(Extracted records)

++++++

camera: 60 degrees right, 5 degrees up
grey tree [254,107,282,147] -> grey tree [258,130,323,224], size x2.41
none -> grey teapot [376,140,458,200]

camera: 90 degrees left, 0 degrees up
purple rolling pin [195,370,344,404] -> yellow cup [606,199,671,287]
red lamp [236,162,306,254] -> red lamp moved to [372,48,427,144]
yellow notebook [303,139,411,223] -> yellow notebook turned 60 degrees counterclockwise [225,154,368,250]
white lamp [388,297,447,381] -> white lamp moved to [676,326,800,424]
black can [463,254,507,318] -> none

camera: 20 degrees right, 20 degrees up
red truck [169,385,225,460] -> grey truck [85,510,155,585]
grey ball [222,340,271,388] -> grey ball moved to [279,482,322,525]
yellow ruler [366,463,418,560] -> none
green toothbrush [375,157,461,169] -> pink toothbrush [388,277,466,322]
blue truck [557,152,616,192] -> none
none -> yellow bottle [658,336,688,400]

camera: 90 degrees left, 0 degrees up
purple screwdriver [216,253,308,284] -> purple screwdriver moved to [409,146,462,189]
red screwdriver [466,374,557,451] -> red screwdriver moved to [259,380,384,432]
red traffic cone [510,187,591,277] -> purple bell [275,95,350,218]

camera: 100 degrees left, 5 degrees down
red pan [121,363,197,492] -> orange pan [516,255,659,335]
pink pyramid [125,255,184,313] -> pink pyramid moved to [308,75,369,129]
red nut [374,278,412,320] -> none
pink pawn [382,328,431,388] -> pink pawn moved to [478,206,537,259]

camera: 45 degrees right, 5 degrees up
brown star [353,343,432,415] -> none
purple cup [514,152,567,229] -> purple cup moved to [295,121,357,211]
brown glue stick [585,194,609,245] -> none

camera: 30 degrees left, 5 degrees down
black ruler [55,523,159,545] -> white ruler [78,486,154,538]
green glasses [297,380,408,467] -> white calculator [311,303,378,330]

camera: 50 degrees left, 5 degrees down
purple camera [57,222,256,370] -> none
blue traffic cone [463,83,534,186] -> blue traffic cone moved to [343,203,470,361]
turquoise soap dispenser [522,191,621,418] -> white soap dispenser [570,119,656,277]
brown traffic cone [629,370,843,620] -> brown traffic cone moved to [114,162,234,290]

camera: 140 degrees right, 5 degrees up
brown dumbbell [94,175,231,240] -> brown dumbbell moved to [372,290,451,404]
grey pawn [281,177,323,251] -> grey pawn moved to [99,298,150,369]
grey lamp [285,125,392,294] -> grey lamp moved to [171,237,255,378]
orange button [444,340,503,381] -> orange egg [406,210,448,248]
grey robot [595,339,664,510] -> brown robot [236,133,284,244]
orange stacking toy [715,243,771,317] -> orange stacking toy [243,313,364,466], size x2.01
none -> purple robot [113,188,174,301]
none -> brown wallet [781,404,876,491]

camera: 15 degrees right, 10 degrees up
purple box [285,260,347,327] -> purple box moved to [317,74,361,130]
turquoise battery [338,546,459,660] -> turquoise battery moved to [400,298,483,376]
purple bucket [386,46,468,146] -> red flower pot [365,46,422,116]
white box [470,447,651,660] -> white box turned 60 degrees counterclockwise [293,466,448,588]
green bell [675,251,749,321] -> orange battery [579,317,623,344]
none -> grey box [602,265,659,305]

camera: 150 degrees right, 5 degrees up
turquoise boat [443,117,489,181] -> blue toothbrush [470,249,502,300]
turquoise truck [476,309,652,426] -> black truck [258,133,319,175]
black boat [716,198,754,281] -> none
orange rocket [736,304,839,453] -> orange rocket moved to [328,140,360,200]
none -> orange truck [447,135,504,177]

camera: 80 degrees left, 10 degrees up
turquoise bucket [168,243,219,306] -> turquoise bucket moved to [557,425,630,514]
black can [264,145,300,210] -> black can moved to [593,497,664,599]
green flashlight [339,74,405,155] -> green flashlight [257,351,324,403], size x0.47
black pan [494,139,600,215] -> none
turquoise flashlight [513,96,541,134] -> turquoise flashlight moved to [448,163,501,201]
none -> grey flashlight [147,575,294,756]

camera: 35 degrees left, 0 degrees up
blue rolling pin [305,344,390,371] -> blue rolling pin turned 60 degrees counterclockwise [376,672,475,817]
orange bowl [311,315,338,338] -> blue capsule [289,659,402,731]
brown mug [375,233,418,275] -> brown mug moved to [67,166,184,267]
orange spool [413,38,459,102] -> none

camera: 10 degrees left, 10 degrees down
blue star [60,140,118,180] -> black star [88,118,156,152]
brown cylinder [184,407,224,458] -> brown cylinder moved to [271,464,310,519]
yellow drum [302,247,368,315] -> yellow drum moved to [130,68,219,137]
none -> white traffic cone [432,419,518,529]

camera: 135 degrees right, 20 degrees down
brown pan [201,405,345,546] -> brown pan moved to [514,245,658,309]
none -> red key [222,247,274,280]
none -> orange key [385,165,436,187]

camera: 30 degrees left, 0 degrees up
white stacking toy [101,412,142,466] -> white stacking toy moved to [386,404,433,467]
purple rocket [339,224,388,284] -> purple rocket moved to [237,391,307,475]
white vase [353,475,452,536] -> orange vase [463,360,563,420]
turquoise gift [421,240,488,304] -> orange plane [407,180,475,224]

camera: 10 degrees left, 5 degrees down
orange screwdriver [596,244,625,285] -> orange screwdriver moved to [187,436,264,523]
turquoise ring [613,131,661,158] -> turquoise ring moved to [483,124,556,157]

++++++

▶ WORK ORDER
Please give back, exactly as it stands above, the stretch from the line with "grey tree [254,107,282,147]" through the line with "red traffic cone", and no line outside it.

▶ RESPONSE AREA
grey tree [254,107,282,147] -> grey tree [258,130,323,224], size x2.41
none -> grey teapot [376,140,458,200]

camera: 90 degrees left, 0 degrees up
purple rolling pin [195,370,344,404] -> yellow cup [606,199,671,287]
red lamp [236,162,306,254] -> red lamp moved to [372,48,427,144]
yellow notebook [303,139,411,223] -> yellow notebook turned 60 degrees counterclockwise [225,154,368,250]
white lamp [388,297,447,381] -> white lamp moved to [676,326,800,424]
black can [463,254,507,318] -> none

camera: 20 degrees right, 20 degrees up
red truck [169,385,225,460] -> grey truck [85,510,155,585]
grey ball [222,340,271,388] -> grey ball moved to [279,482,322,525]
yellow ruler [366,463,418,560] -> none
green toothbrush [375,157,461,169] -> pink toothbrush [388,277,466,322]
blue truck [557,152,616,192] -> none
none -> yellow bottle [658,336,688,400]

camera: 90 degrees left, 0 degrees up
purple screwdriver [216,253,308,284] -> purple screwdriver moved to [409,146,462,189]
red screwdriver [466,374,557,451] -> red screwdriver moved to [259,380,384,432]
red traffic cone [510,187,591,277] -> purple bell [275,95,350,218]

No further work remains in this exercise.